┌─ PROVIDED DATA

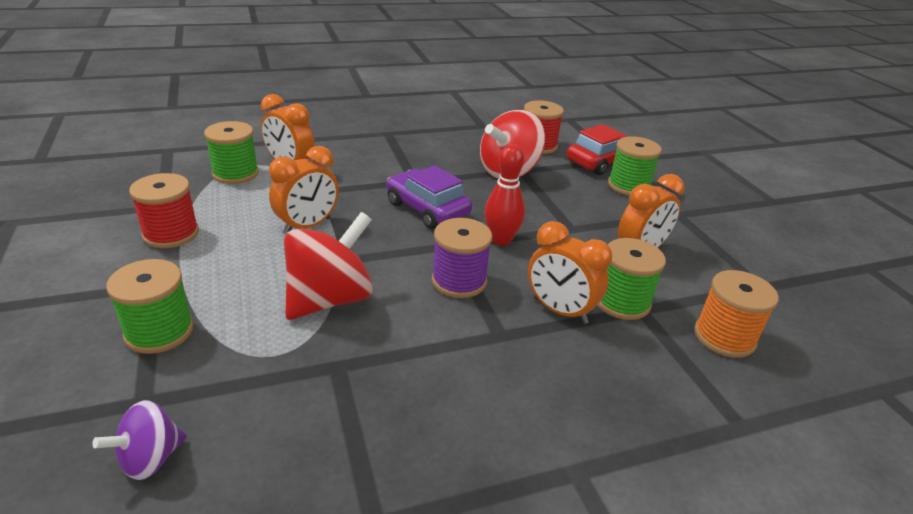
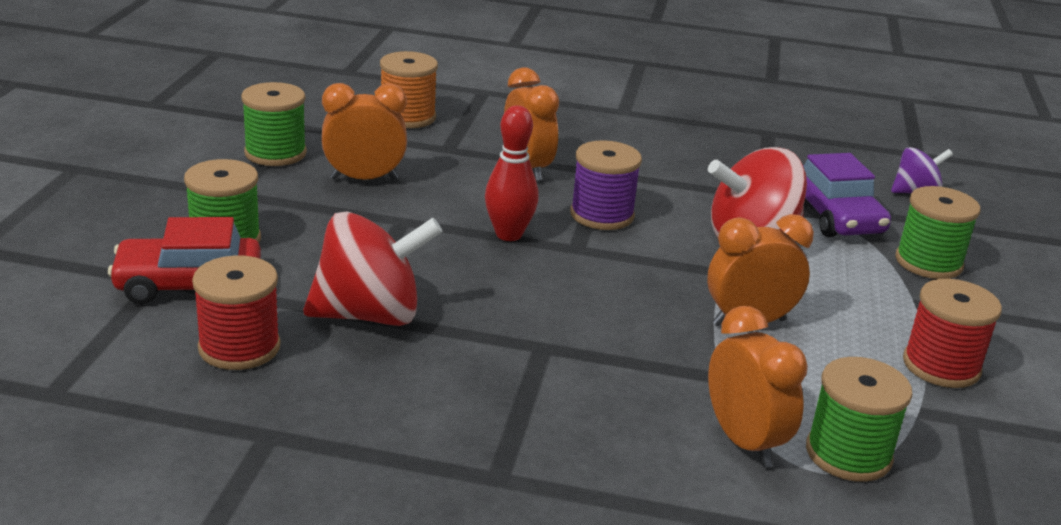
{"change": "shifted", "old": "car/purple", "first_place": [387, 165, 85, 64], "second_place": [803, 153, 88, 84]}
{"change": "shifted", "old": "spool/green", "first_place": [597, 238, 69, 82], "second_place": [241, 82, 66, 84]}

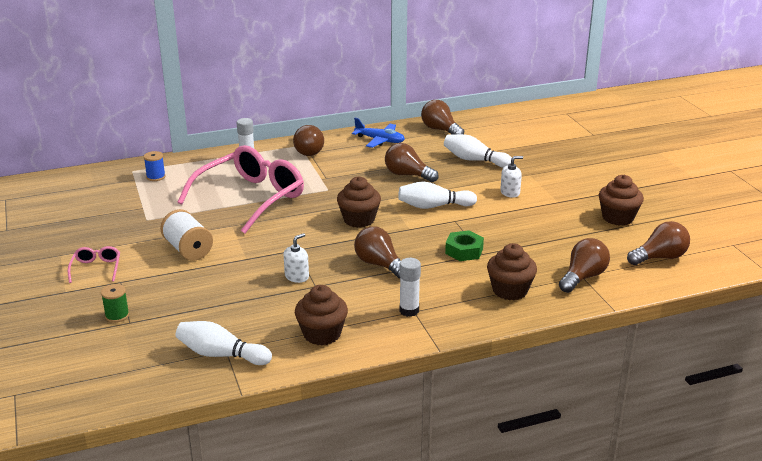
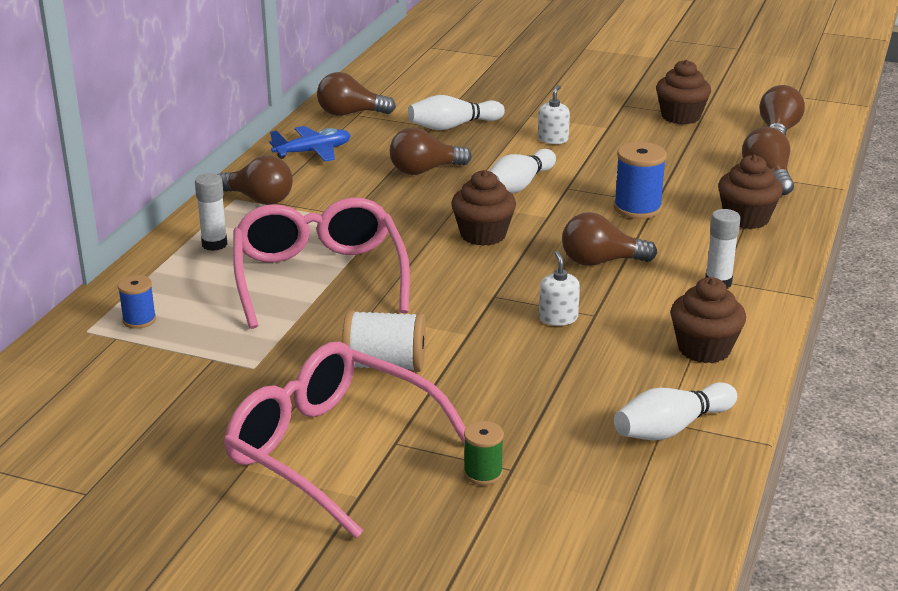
{"change": "swapped", "old": "nut/green", "new": "spool/blue", "first_place": [445, 230, 39, 31], "second_place": [614, 142, 53, 77]}
{"change": "scaled", "old": "glasses/pink", "first_place": [68, 246, 52, 37], "second_place": [224, 342, 242, 196], "factor": 2.43}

└─

* _TASK TO CARRY OUT_
Everything in the material above should be reproduced exactly, except the pictures.

* _TASK RESULT_
{"change": "shifted", "old": "car/purple", "first_place": [387, 165, 85, 64], "second_place": [803, 153, 88, 84]}
{"change": "shifted", "old": "spool/green", "first_place": [597, 238, 69, 82], "second_place": [241, 82, 66, 84]}

{"change": "swapped", "old": "nut/green", "new": "spool/blue", "first_place": [445, 230, 39, 31], "second_place": [614, 142, 53, 77]}
{"change": "scaled", "old": "glasses/pink", "first_place": [68, 246, 52, 37], "second_place": [224, 342, 242, 196], "factor": 2.43}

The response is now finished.